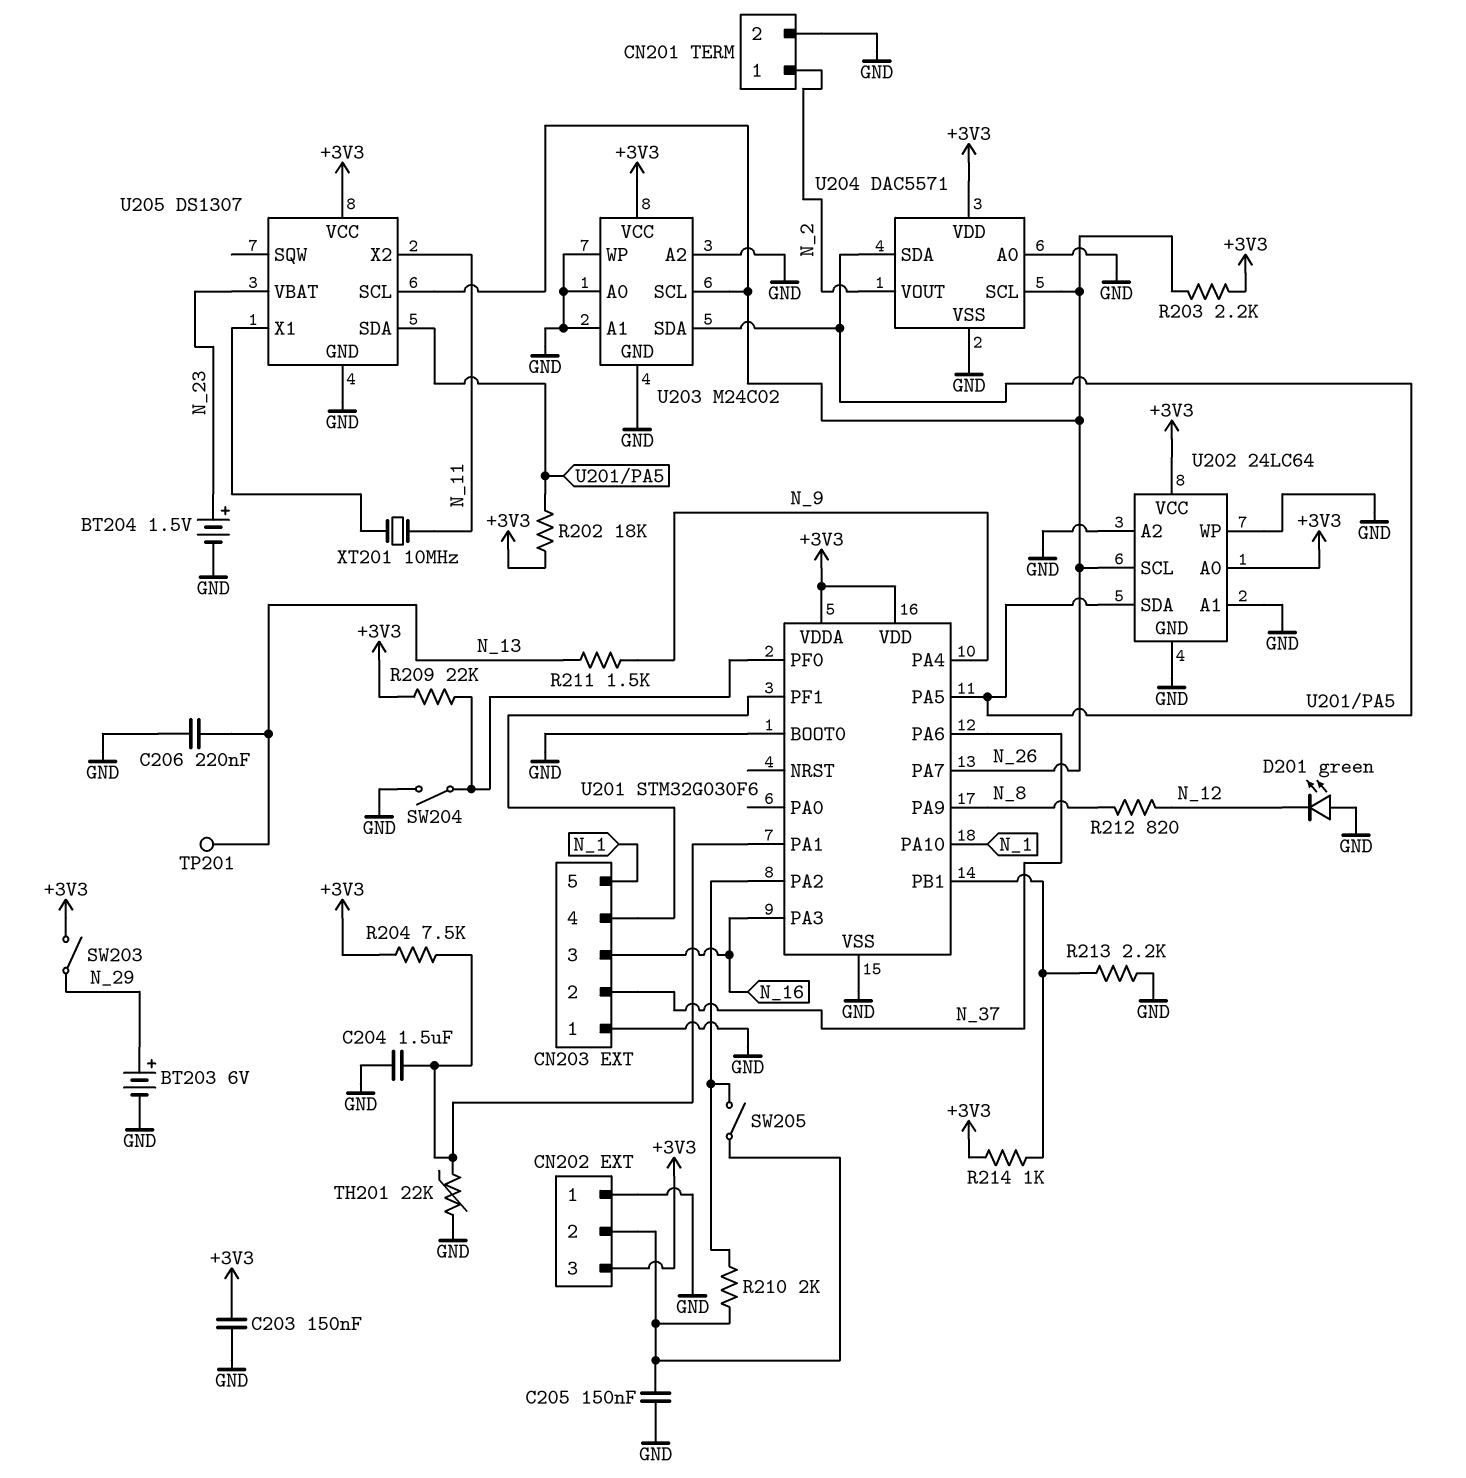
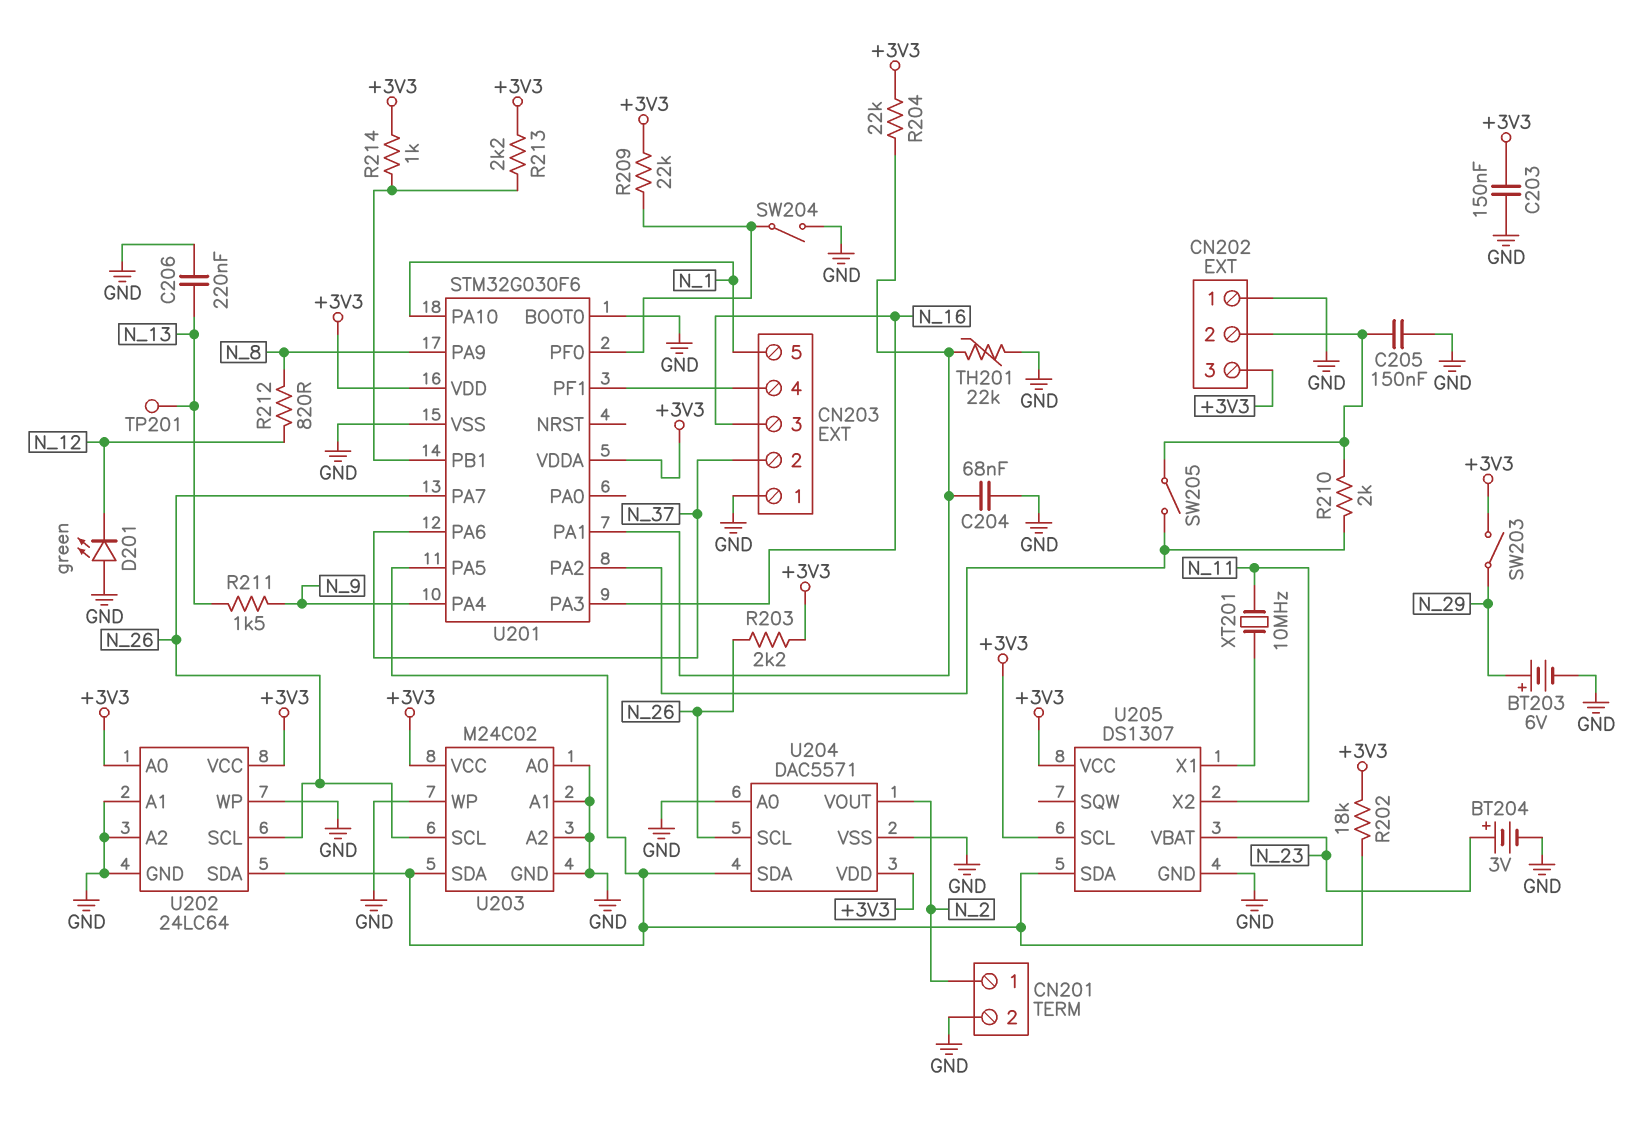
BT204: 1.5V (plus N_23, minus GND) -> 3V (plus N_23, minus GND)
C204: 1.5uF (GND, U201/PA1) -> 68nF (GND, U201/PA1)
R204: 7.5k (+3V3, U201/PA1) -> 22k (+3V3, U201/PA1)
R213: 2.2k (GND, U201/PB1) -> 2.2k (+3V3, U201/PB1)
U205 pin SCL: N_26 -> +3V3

■ **EXERCISE PROMPT**: Retype exactly the lines from the one containing "C204: 1.5uF (GND, U201/PA1)" through the end of the data. Add nothing.

■ **OUTPUT FOR THIS EXERCISE**:
C204: 1.5uF (GND, U201/PA1) -> 68nF (GND, U201/PA1)
R204: 7.5k (+3V3, U201/PA1) -> 22k (+3V3, U201/PA1)
R213: 2.2k (GND, U201/PB1) -> 2.2k (+3V3, U201/PB1)
U205 pin SCL: N_26 -> +3V3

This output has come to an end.